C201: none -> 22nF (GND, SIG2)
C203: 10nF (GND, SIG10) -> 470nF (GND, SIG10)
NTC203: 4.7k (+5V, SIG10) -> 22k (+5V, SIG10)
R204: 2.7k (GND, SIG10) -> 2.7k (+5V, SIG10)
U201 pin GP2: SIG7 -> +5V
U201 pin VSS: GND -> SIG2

+===+

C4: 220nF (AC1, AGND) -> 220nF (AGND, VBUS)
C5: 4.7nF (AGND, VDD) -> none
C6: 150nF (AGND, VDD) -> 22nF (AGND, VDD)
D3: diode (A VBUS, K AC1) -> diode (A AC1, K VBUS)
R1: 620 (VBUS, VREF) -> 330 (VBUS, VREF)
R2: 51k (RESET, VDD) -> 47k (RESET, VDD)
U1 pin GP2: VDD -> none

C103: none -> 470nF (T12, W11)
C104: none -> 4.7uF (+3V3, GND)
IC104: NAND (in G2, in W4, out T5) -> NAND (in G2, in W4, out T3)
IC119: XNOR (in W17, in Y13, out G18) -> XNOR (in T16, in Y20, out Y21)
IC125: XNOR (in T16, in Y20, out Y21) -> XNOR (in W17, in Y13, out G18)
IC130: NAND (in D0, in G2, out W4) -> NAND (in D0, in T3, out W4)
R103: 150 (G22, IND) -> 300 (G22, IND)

+===+

◆ WORK REQUIRED
Please make an exact copy of the lines above from the line with "C201: none -> 22nF (GND, SIG2)" through the line with "U201 pin VSS: GND -> SIG2", both ends included.

◆ REPLY TO THE EXERCISE
C201: none -> 22nF (GND, SIG2)
C203: 10nF (GND, SIG10) -> 470nF (GND, SIG10)
NTC203: 4.7k (+5V, SIG10) -> 22k (+5V, SIG10)
R204: 2.7k (GND, SIG10) -> 2.7k (+5V, SIG10)
U201 pin GP2: SIG7 -> +5V
U201 pin VSS: GND -> SIG2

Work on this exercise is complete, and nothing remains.